#### [Task brief]
The response should be the complete listing below, unchanged.

※ ※ ※

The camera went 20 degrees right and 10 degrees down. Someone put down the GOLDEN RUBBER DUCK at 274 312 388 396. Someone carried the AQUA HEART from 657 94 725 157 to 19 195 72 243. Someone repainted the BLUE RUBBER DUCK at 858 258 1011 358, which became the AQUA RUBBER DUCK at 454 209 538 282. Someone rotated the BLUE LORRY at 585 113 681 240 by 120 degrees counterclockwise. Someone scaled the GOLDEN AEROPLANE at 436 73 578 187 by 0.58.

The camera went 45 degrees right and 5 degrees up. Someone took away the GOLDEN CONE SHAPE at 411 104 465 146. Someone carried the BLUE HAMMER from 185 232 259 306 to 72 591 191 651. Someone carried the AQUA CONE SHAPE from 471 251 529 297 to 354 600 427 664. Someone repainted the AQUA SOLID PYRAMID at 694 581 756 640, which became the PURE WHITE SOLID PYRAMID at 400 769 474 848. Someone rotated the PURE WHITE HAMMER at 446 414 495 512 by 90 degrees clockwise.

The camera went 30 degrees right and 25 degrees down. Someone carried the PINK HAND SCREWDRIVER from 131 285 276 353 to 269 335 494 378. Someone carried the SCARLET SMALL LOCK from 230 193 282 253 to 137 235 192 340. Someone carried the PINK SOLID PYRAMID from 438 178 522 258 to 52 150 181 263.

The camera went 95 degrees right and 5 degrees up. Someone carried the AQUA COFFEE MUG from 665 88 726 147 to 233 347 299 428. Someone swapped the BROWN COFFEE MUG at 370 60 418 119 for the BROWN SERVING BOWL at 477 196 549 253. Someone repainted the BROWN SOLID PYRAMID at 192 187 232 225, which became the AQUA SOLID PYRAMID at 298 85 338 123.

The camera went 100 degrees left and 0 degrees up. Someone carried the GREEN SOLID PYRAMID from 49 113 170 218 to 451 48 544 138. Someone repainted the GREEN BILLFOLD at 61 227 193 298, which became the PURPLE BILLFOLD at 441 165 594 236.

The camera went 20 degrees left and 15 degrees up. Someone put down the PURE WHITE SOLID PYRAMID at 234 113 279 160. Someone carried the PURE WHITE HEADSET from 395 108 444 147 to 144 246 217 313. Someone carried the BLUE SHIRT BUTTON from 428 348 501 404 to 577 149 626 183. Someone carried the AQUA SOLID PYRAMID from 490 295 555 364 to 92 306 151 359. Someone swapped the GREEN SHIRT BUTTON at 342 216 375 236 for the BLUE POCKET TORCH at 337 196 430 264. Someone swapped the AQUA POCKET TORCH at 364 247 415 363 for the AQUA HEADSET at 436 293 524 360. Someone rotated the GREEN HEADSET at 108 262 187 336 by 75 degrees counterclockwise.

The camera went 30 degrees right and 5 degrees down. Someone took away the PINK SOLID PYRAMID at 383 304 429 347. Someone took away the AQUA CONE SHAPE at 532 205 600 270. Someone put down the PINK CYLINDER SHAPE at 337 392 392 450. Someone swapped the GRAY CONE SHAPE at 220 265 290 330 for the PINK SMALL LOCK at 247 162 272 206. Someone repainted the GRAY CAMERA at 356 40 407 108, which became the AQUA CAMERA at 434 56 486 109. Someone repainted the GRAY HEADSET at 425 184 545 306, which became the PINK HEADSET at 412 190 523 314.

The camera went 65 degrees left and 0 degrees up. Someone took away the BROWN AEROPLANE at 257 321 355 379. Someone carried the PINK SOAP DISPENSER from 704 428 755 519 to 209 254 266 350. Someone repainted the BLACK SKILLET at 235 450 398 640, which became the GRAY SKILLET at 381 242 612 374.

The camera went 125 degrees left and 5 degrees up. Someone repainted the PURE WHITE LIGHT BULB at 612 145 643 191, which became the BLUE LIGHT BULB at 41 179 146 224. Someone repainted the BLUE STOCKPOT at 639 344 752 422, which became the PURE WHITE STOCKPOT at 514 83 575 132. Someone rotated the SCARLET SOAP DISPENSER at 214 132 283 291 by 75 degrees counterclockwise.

※ ※ ※

#### [Written solution]
The camera went 20 degrees right and 10 degrees down. Someone put down the GOLDEN RUBBER DUCK at 274 312 388 396. Someone carried the AQUA HEART from 657 94 725 157 to 19 195 72 243. Someone repainted the BLUE RUBBER DUCK at 858 258 1011 358, which became the AQUA RUBBER DUCK at 454 209 538 282. Someone rotated the BLUE LORRY at 585 113 681 240 by 120 degrees counterclockwise. Someone scaled the GOLDEN AEROPLANE at 436 73 578 187 by 0.58.

The camera went 45 degrees right and 5 degrees up. Someone took away the GOLDEN CONE SHAPE at 411 104 465 146. Someone carried the BLUE HAMMER from 185 232 259 306 to 72 591 191 651. Someone carried the AQUA CONE SHAPE from 471 251 529 297 to 354 600 427 664. Someone repainted the AQUA SOLID PYRAMID at 694 581 756 640, which became the PURE WHITE SOLID PYRAMID at 400 769 474 848. Someone rotated the PURE WHITE HAMMER at 446 414 495 512 by 90 degrees clockwise.

The camera went 30 degrees right and 25 degrees down. Someone carried the PINK HAND SCREWDRIVER from 131 285 276 353 to 269 335 494 378. Someone carried the SCARLET SMALL LOCK from 230 193 282 253 to 137 235 192 340. Someone carried the PINK SOLID PYRAMID from 438 178 522 258 to 52 150 181 263.

The camera went 95 degrees right and 5 degrees up. Someone carried the AQUA COFFEE MUG from 665 88 726 147 to 233 347 299 428. Someone swapped the BROWN COFFEE MUG at 370 60 418 119 for the BROWN SERVING BOWL at 477 196 549 253. Someone repainted the BROWN SOLID PYRAMID at 192 187 232 225, which became the AQUA SOLID PYRAMID at 298 85 338 123.

The camera went 100 degrees left and 0 degrees up. Someone carried the GREEN SOLID PYRAMID from 49 113 170 218 to 451 48 544 138. Someone repainted the GREEN BILLFOLD at 61 227 193 298, which became the PURPLE BILLFOLD at 441 165 594 236.

The camera went 20 degrees left and 15 degrees up. Someone put down the PURE WHITE SOLID PYRAMID at 234 113 279 160. Someone carried the PURE WHITE HEADSET from 395 108 444 147 to 144 246 217 313. Someone carried the BLUE SHIRT BUTTON from 428 348 501 404 to 577 149 626 183. Someone carried the AQUA SOLID PYRAMID from 490 295 555 364 to 92 306 151 359. Someone swapped the GREEN SHIRT BUTTON at 342 216 375 236 for the BLUE POCKET TORCH at 337 196 430 264. Someone swapped the AQUA POCKET TORCH at 364 247 415 363 for the AQUA HEADSET at 436 293 524 360. Someone rotated the GREEN HEADSET at 108 262 187 336 by 75 degrees counterclockwise.

The camera went 30 degrees right and 5 degrees down. Someone took away the PINK SOLID PYRAMID at 383 304 429 347. Someone took away the AQUA CONE SHAPE at 532 205 600 270. Someone put down the PINK CYLINDER SHAPE at 337 392 392 450. Someone swapped the GRAY CONE SHAPE at 220 265 290 330 for the PINK SMALL LOCK at 247 162 272 206. Someone repainted the GRAY CAMERA at 356 40 407 108, which became the AQUA CAMERA at 434 56 486 109. Someone repainted the GRAY HEADSET at 425 184 545 306, which became the PINK HEADSET at 412 190 523 314.

The camera went 65 degrees left and 0 degrees up. Someone took away the BROWN AEROPLANE at 257 321 355 379. Someone carried the PINK SOAP DISPENSER from 704 428 755 519 to 209 254 266 350. Someone repainted the BLACK SKILLET at 235 450 398 640, which became the GRAY SKILLET at 381 242 612 374.

The camera went 125 degrees left and 5 degrees up. Someone repainted the PURE WHITE LIGHT BULB at 612 145 643 191, which became the BLUE LIGHT BULB at 41 179 146 224. Someone repainted the BLUE STOCKPOT at 639 344 752 422, which became the PURE WHITE STOCKPOT at 514 83 575 132. Someone rotated the SCARLET SOAP DISPENSER at 214 132 283 291 by 75 degrees counterclockwise.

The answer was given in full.